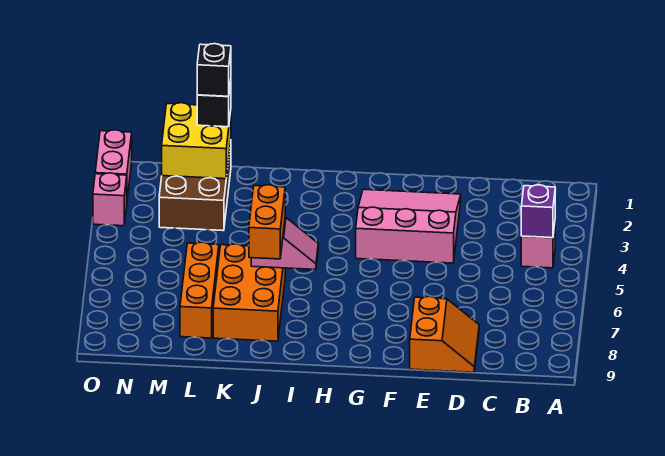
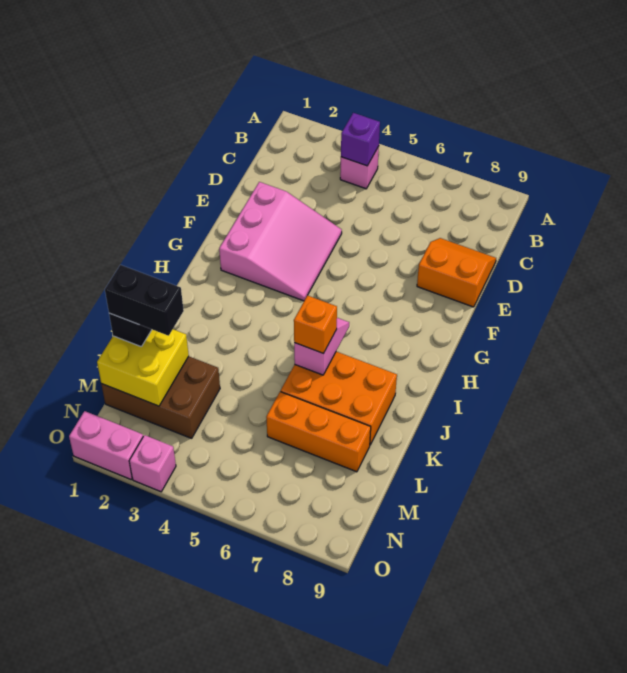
pink slope E2:G4 level 1 top 4 -> pink slope E2:G4 level 1 top 2
orange brick J6:J7 level 3 -> orange brick J6 level 3
black brick L1 level 4 -> black brick L1:L2 level 4

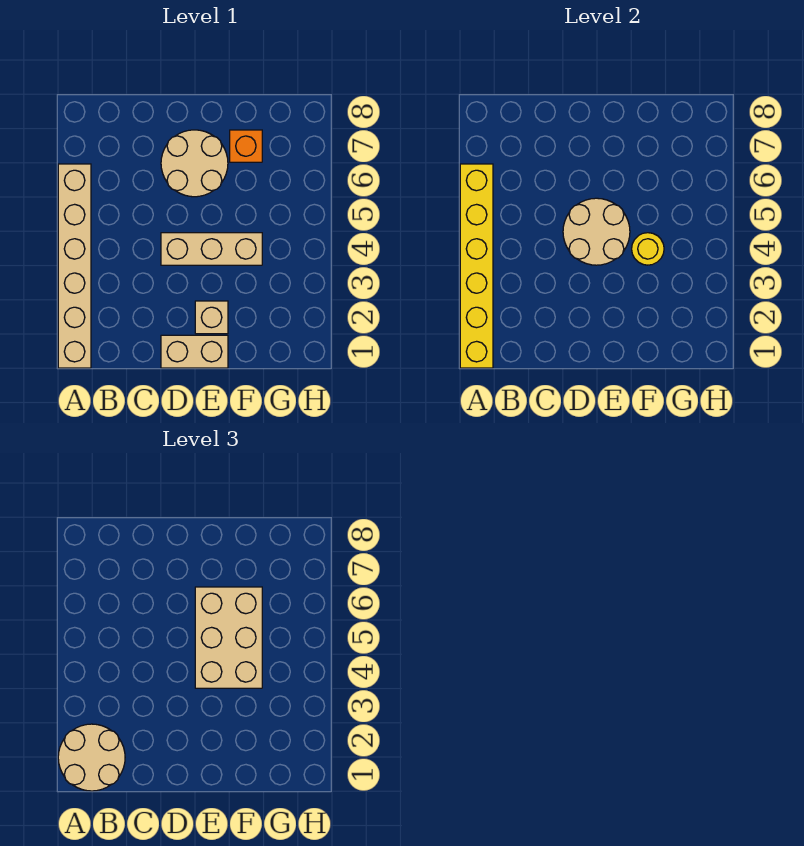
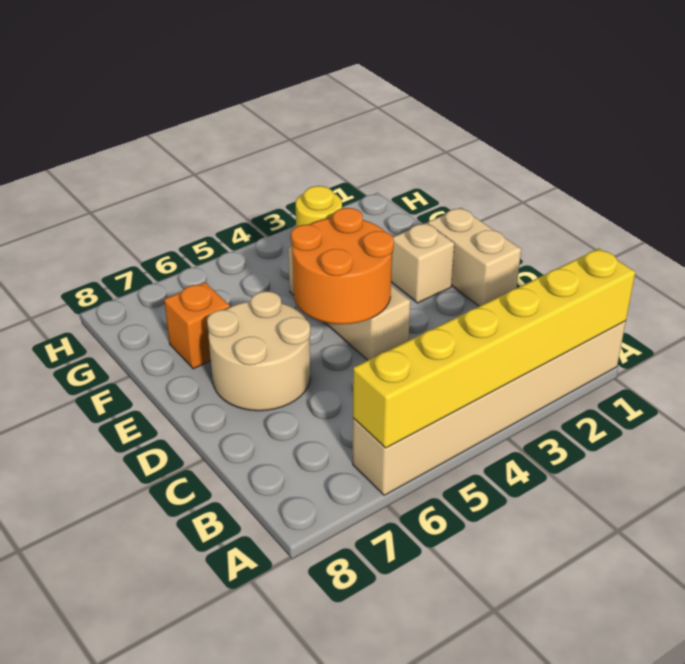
tan round brick A1:B2 level 3 -> none
tan round brick D4:E5 level 2 -> orange round brick D4:E5 level 2
tan brick E4:F6 level 3 -> none

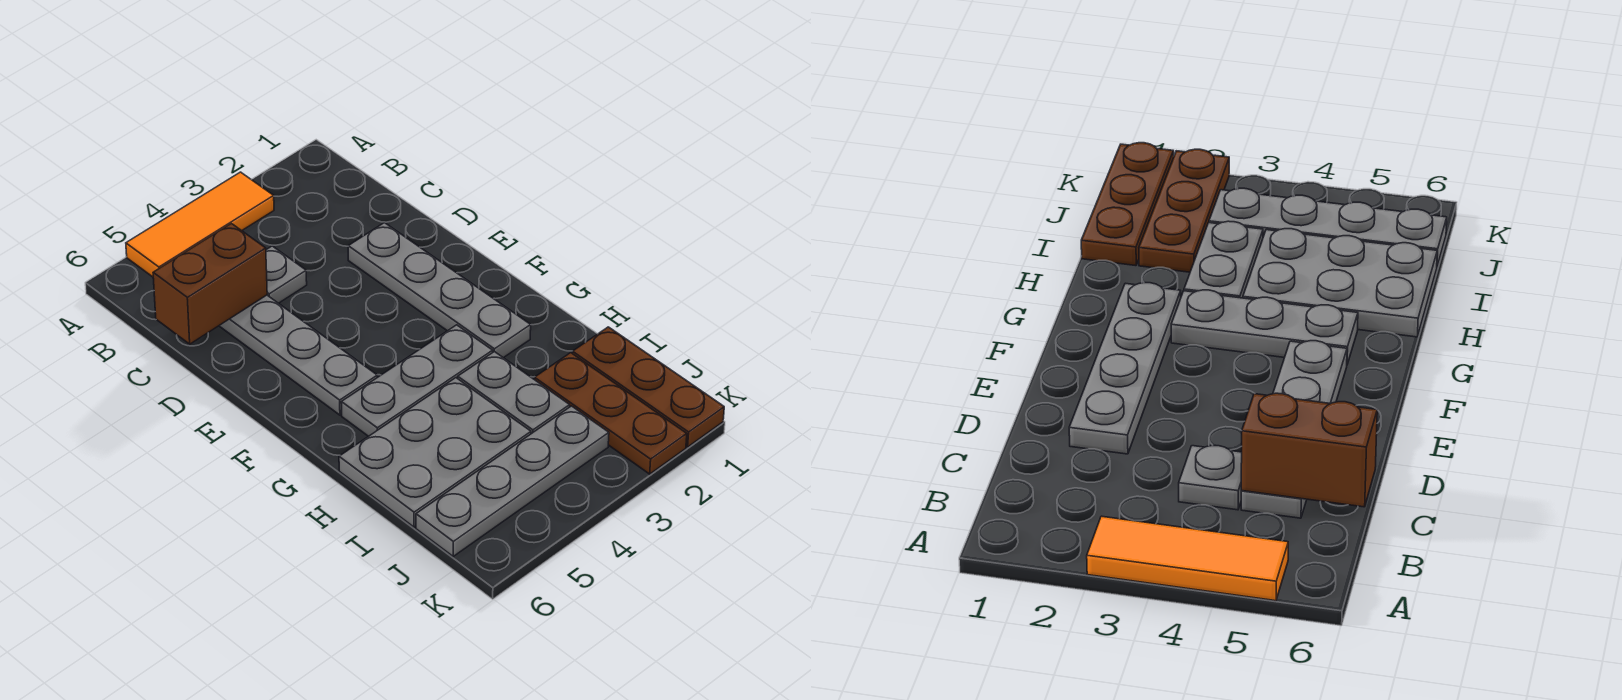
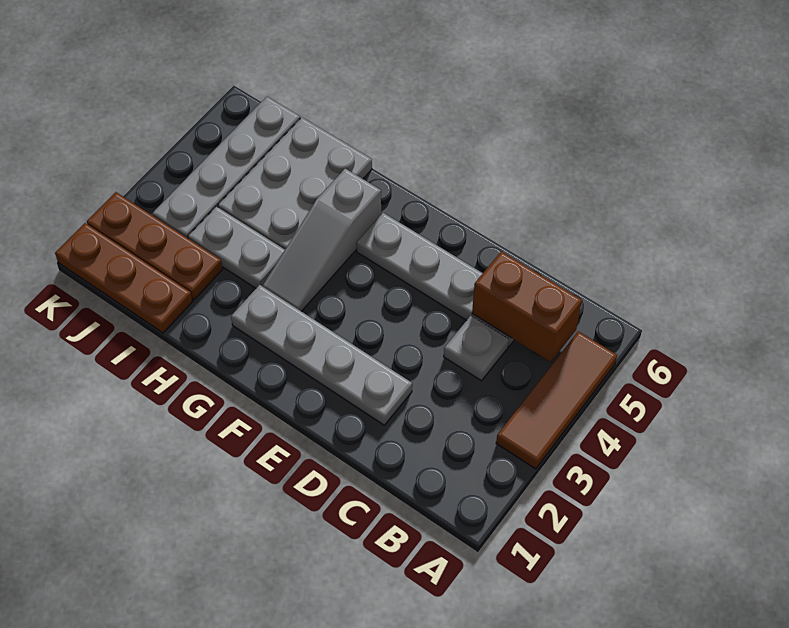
orange tile A3:A5 level 1 -> brown tile A3:A5 level 1
brown brick C5:C6 level 2 -> brown brick B5:C5 level 2
grey plate G3:G5 level 1 -> grey slope G3:G5 level 1 top 5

★ ★ ★ ★ ★

• YOUR ASSIGNMENT
Could the entries above be copied out exactly, with no pictures included?

• RESPONSE TO THE TASK
pink slope E2:G4 level 1 top 4 -> pink slope E2:G4 level 1 top 2
orange brick J6:J7 level 3 -> orange brick J6 level 3
black brick L1 level 4 -> black brick L1:L2 level 4

tan round brick A1:B2 level 3 -> none
tan round brick D4:E5 level 2 -> orange round brick D4:E5 level 2
tan brick E4:F6 level 3 -> none

orange tile A3:A5 level 1 -> brown tile A3:A5 level 1
brown brick C5:C6 level 2 -> brown brick B5:C5 level 2
grey plate G3:G5 level 1 -> grey slope G3:G5 level 1 top 5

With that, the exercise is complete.